What you need to do: Set down the data again exactly. Pictures are not part of the copy.
*-*-*
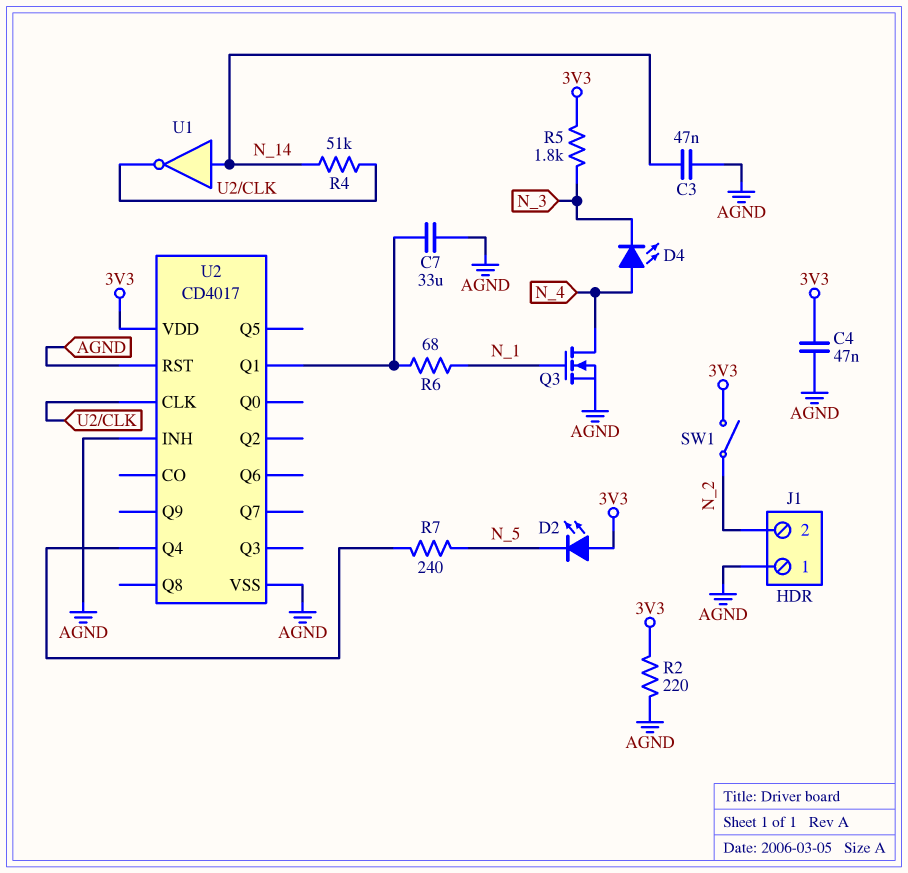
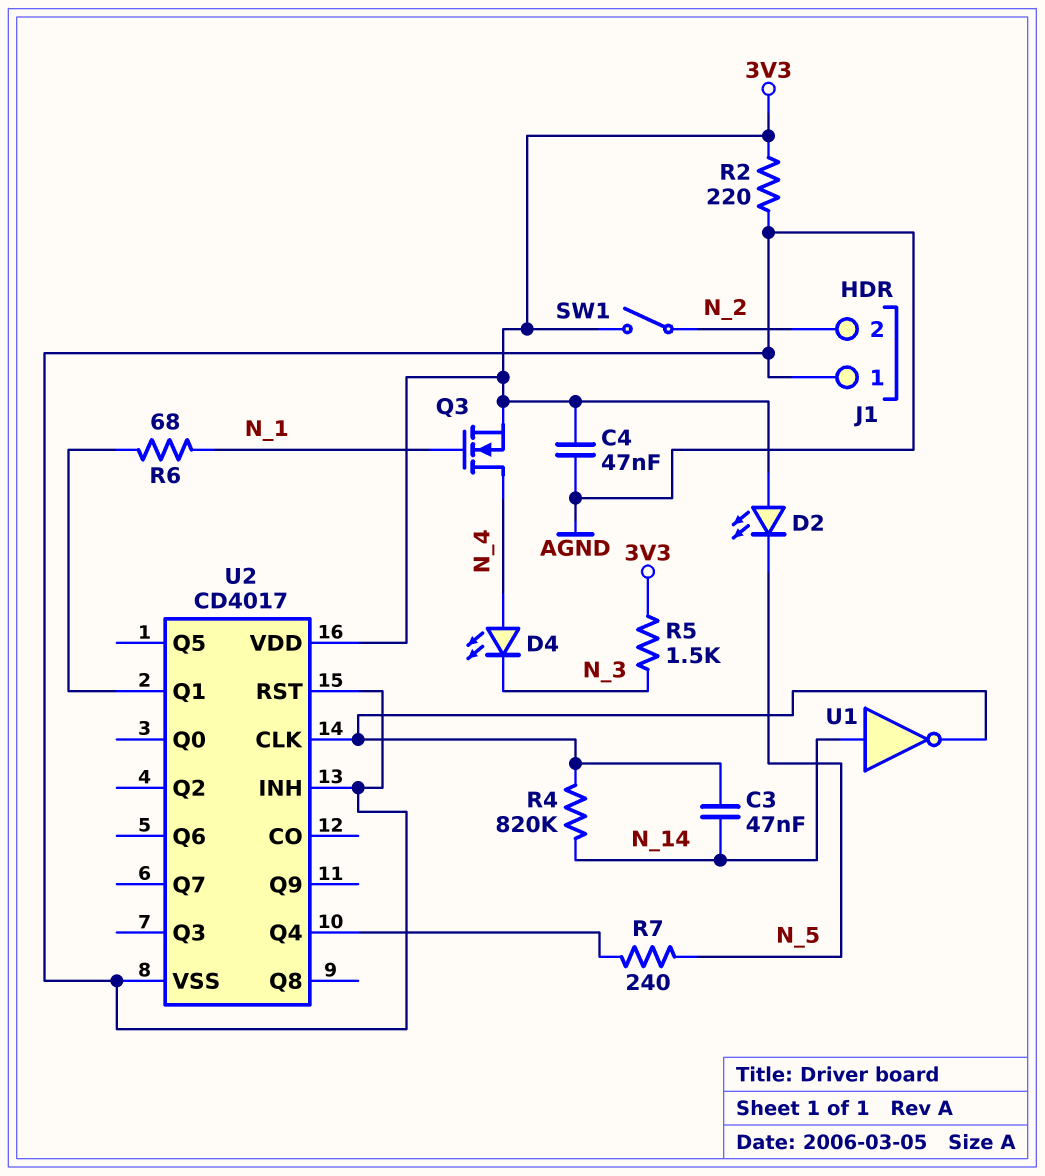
C3: 47nF (AGND, N_14) -> 47nF (N_14, U2/CLK)
C7: 33uF (AGND, U2/Q1) -> none
Q3: NMOS (G N_1, D N_4, S AGND) -> NMOS (G N_1, D N_4, S 3V3)
R4: 51k (N_14, U2/CLK) -> 820k (N_14, U2/CLK)
R5: 1.8k (3V3, N_3) -> 1.5k (3V3, N_3)

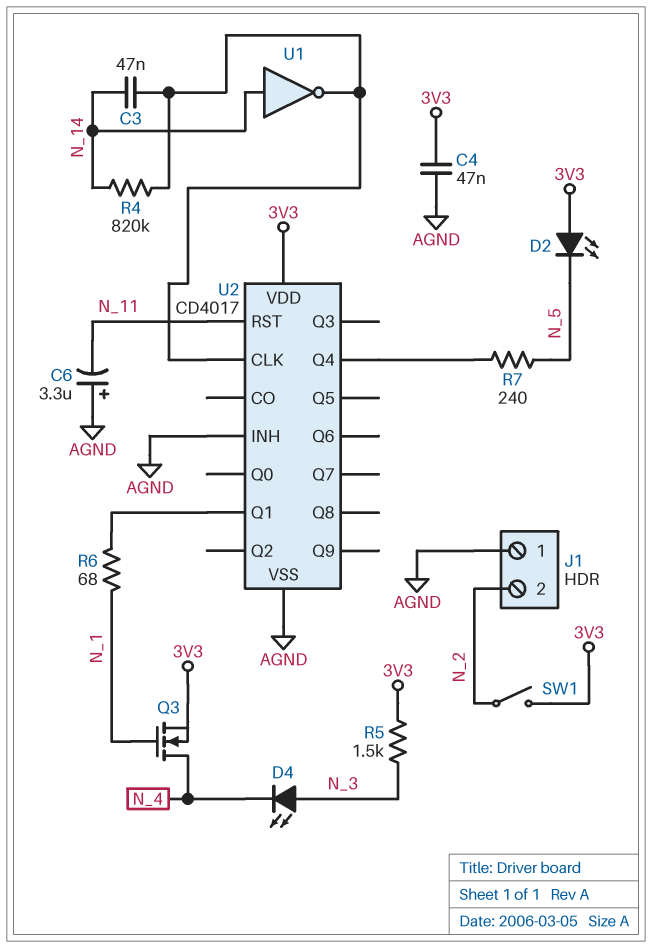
C6: none -> 3.3uF (plus AGND, minus N_11)
D4: LED (A N_4, K N_3) -> LED (A N_3, K N_4)
R2: 220 (3V3, AGND) -> none
U2 pin RST: AGND -> N_11

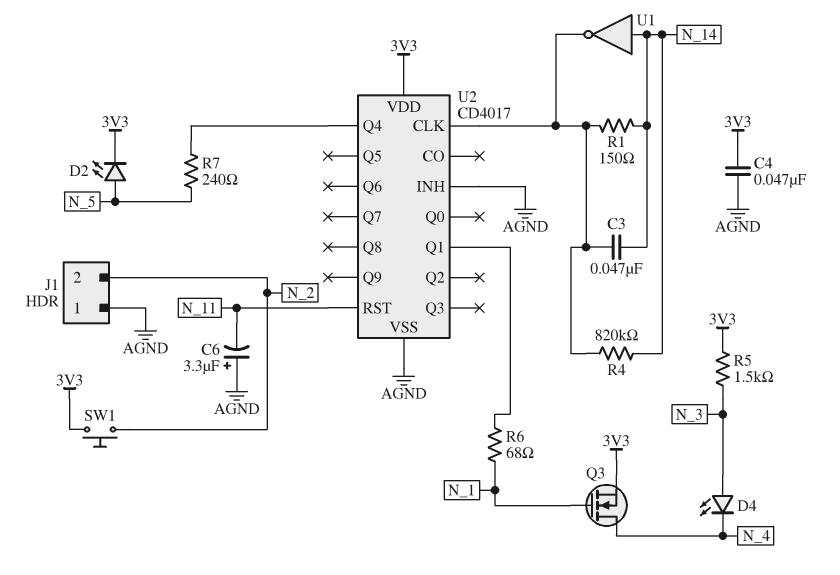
D2: LED (A 3V3, K N_5) -> LED (A N_5, K 3V3)
R1: none -> 150 (N_14, U2/CLK)
SW1: switch (3V3, N_2) -> button (3V3, N_2)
*-*-*
Reply:
C3: 47nF (AGND, N_14) -> 47nF (N_14, U2/CLK)
C7: 33uF (AGND, U2/Q1) -> none
Q3: NMOS (G N_1, D N_4, S AGND) -> NMOS (G N_1, D N_4, S 3V3)
R4: 51k (N_14, U2/CLK) -> 820k (N_14, U2/CLK)
R5: 1.8k (3V3, N_3) -> 1.5k (3V3, N_3)

C6: none -> 3.3uF (plus AGND, minus N_11)
D4: LED (A N_4, K N_3) -> LED (A N_3, K N_4)
R2: 220 (3V3, AGND) -> none
U2 pin RST: AGND -> N_11

D2: LED (A 3V3, K N_5) -> LED (A N_5, K 3V3)
R1: none -> 150 (N_14, U2/CLK)
SW1: switch (3V3, N_2) -> button (3V3, N_2)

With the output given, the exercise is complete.